Your goal> Set down each record exactly. Omit the pictures.

Data extracts>
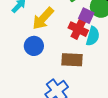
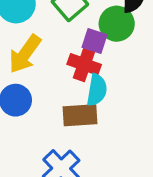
cyan semicircle: (93, 36) -> (97, 90), moved

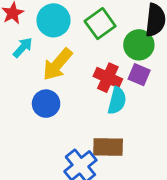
purple square: (95, 41) -> (139, 75), moved
brown rectangle: (80, 115) -> (108, 147), moved

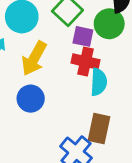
purple square: (139, 75) -> (83, 36), moved
brown rectangle: (108, 147) -> (99, 129), turned -68

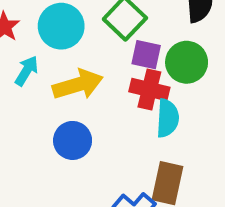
green circle: (109, 24) -> (187, 62), moved
yellow arrow: (34, 58) -> (78, 85), turned -136

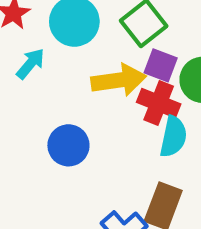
yellow arrow: (78, 85) -> (119, 80), moved

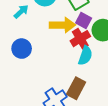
red cross: (159, 103) -> (80, 39), turned 30
blue circle: (68, 145) -> (22, 49), moved

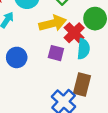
purple square: (84, 21) -> (56, 53), moved

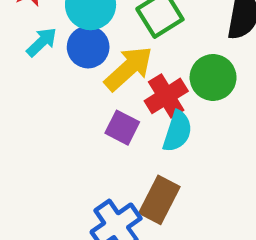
yellow arrow: (53, 23) -> (129, 68), turned -40
blue circle: (17, 57) -> (88, 47), moved

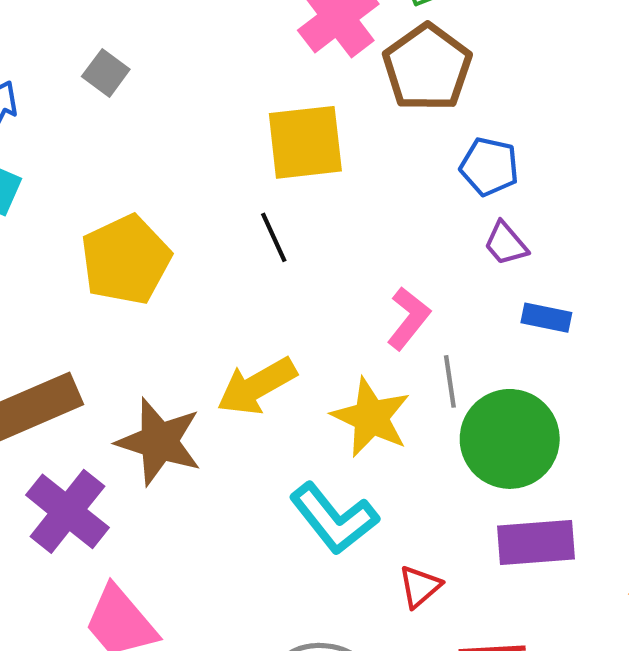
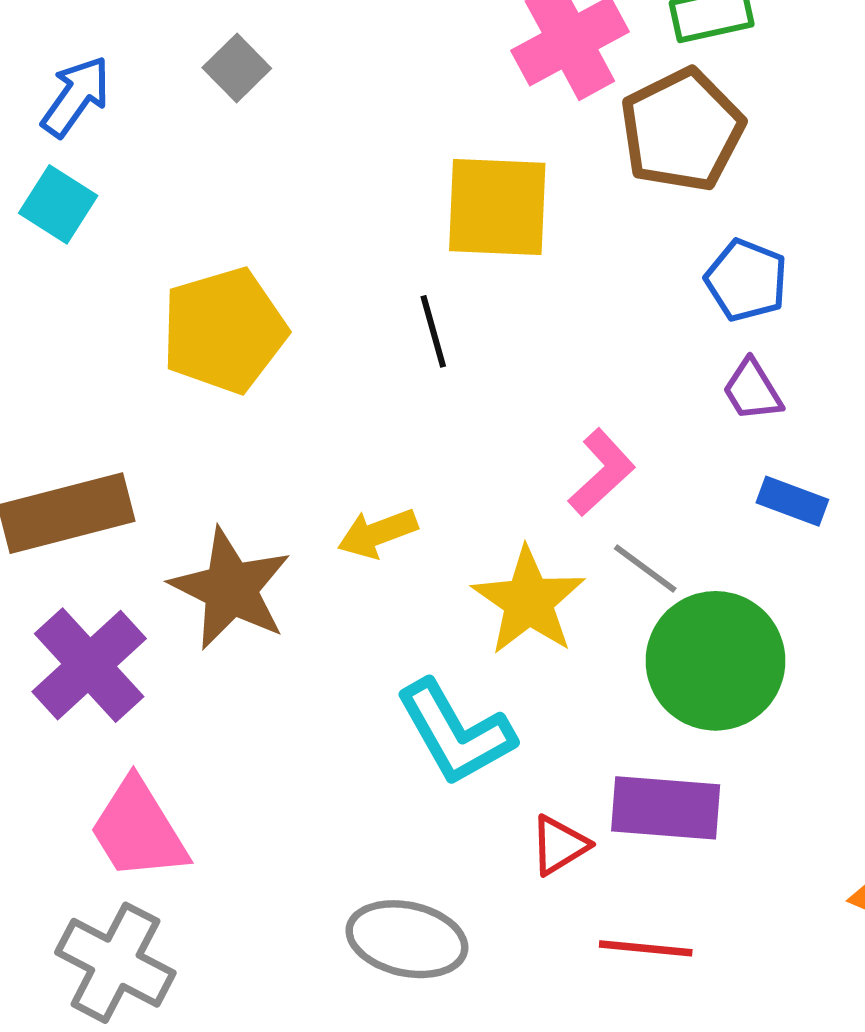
gray line: (450, 381) -> (645, 568), turned -54
yellow arrow: (257, 386) -> (377, 533), size x0.7
purple rectangle: (536, 543) -> (666, 808), moved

Result>
cyan semicircle: (93, 36) -> (97, 90), moved

purple square: (95, 41) -> (139, 75), moved
brown rectangle: (80, 115) -> (108, 147), moved

purple square: (139, 75) -> (83, 36), moved
brown rectangle: (108, 147) -> (99, 129), turned -68

green circle: (109, 24) -> (187, 62), moved
yellow arrow: (34, 58) -> (78, 85), turned -136

yellow arrow: (78, 85) -> (119, 80), moved

red cross: (159, 103) -> (80, 39), turned 30
blue circle: (68, 145) -> (22, 49), moved

purple square: (84, 21) -> (56, 53), moved

yellow arrow: (53, 23) -> (129, 68), turned -40
blue circle: (17, 57) -> (88, 47), moved

gray line: (450, 381) -> (645, 568), turned -54
yellow arrow: (257, 386) -> (377, 533), size x0.7
purple rectangle: (536, 543) -> (666, 808), moved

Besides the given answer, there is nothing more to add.